_The request_
Render the data starting at the line containing "farmer (1098, 295)" and ending at the line containing "shawl (300, 327)" as a two-column CSV with the headers text and answer. Use one row per line, put each field in double quotes, and replace any line breaks with spaces.
### Data
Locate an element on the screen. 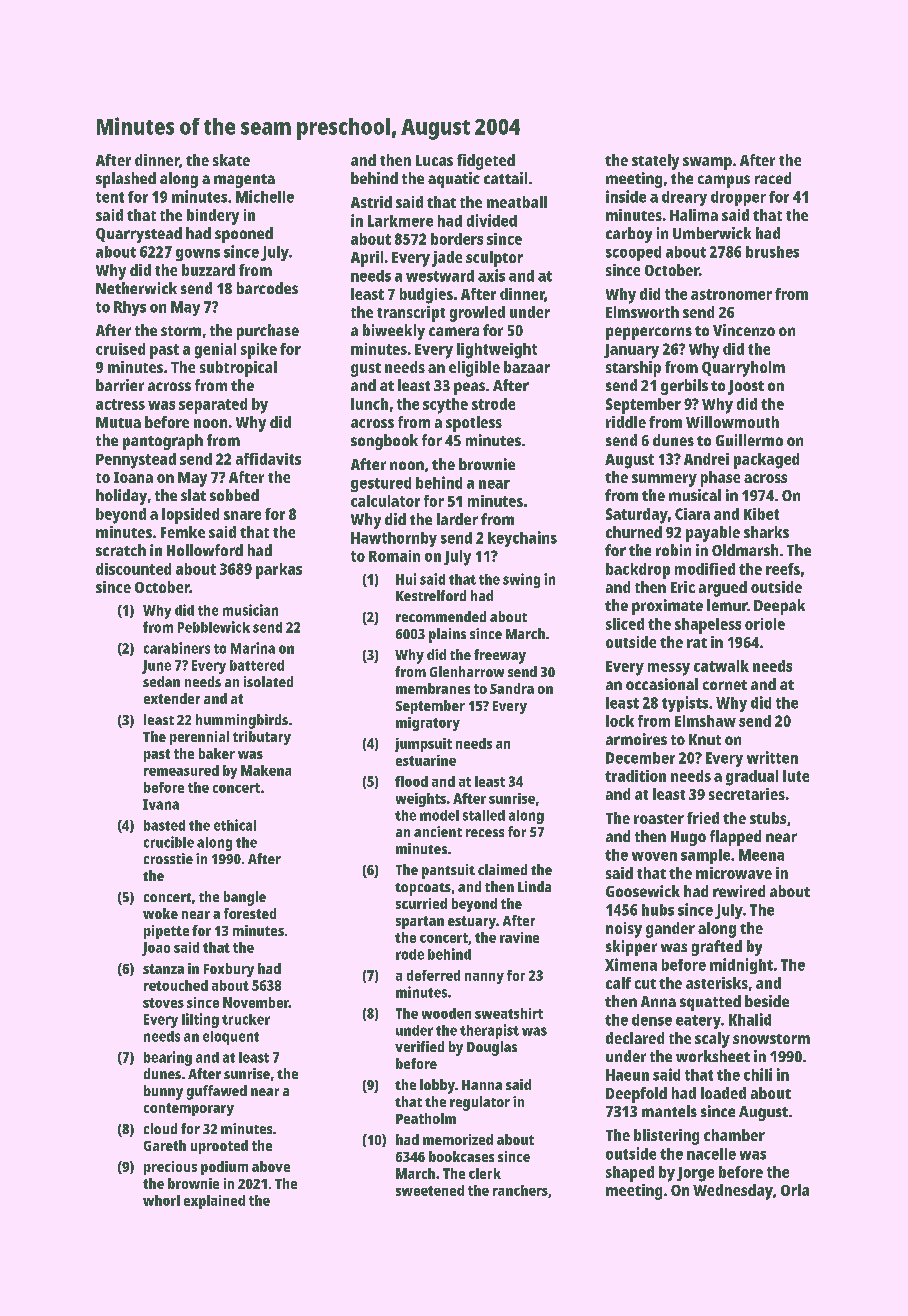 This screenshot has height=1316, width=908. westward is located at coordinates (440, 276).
######
### Data
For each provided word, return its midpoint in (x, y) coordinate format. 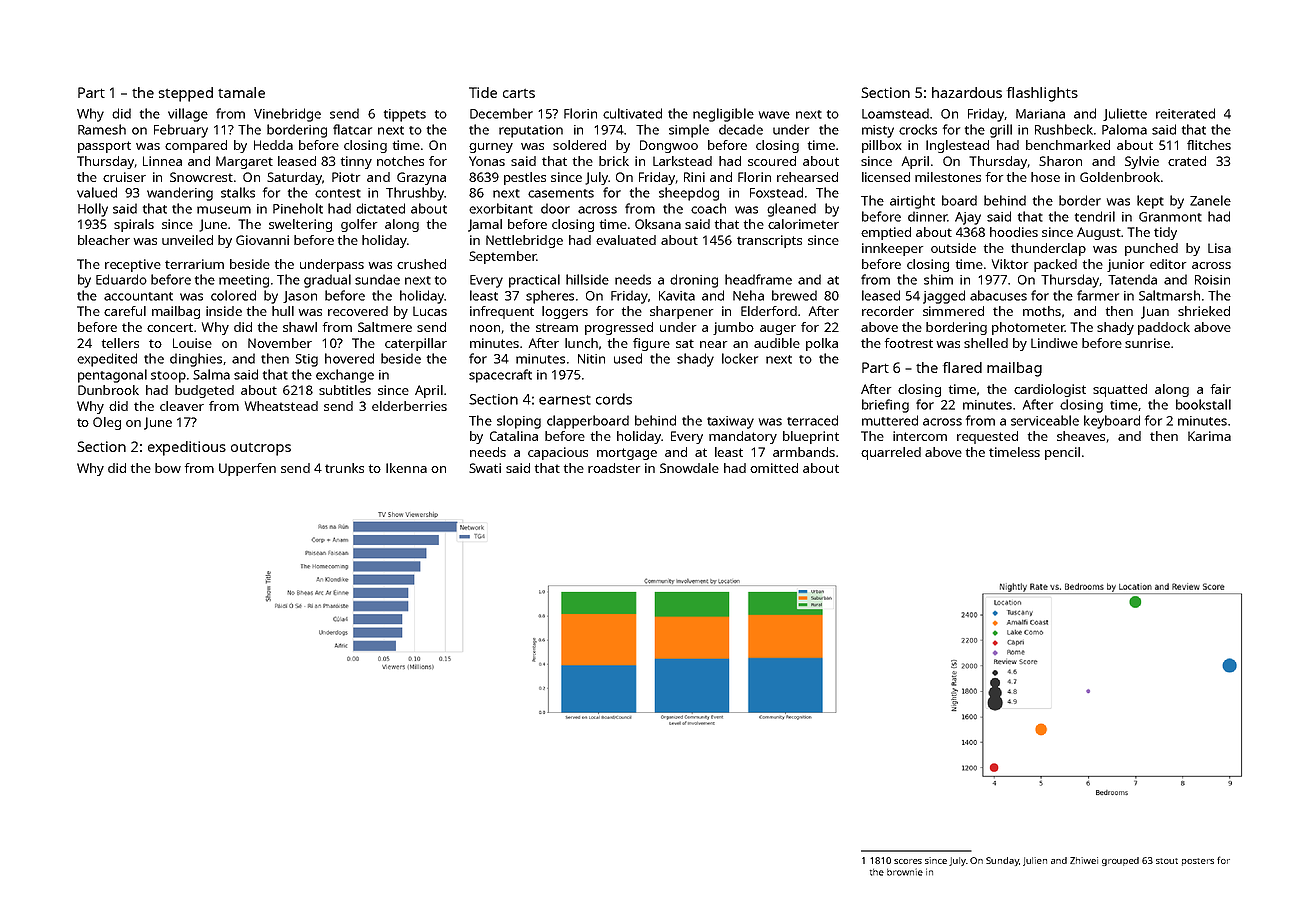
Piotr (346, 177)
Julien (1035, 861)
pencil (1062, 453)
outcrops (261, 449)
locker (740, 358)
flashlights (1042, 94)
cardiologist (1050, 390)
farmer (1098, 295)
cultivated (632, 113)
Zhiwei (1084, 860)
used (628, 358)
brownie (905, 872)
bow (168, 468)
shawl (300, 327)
######
_Task solution_
text,answer
"farmer","(1098, 295)"
"cultivated","(632, 113)"
"Zhiwei","(1084, 860)"
"used","(628, 358)"
"brownie","(905, 872)"
"bow","(168, 468)"
"shawl","(300, 327)"